*SUPPLIED DATA*.
########

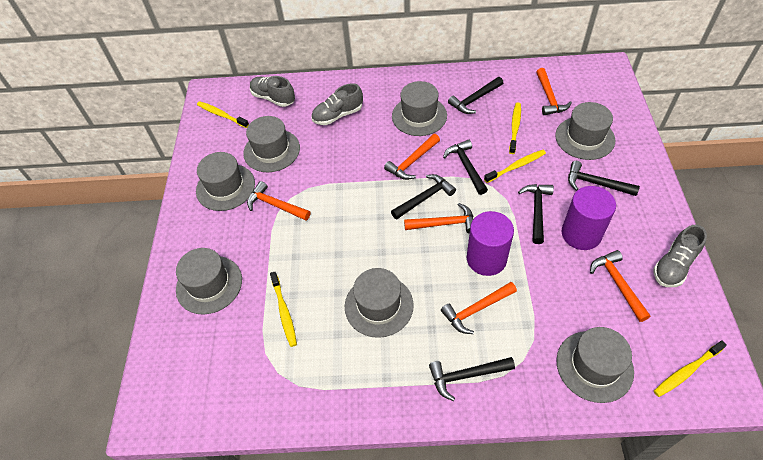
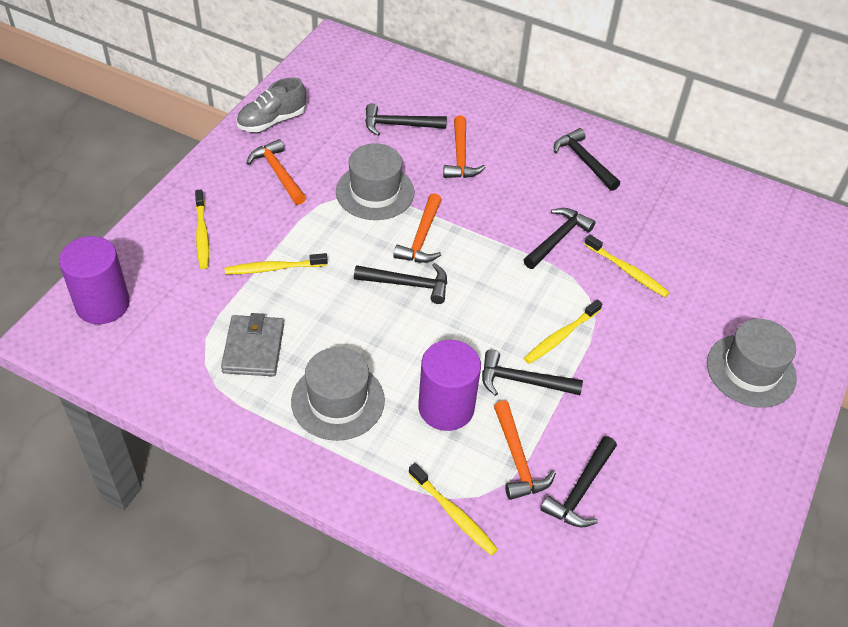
grey hat: 7 -> 3
grey shoe: 3 -> 1
grey wallet: 0 -> 1
orange hammer: 6 -> 4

########

*TASK*. Repeat the full listing above exactly, with no pictures in the copy.

*REPLY*.
grey hat: 7 -> 3
grey shoe: 3 -> 1
grey wallet: 0 -> 1
orange hammer: 6 -> 4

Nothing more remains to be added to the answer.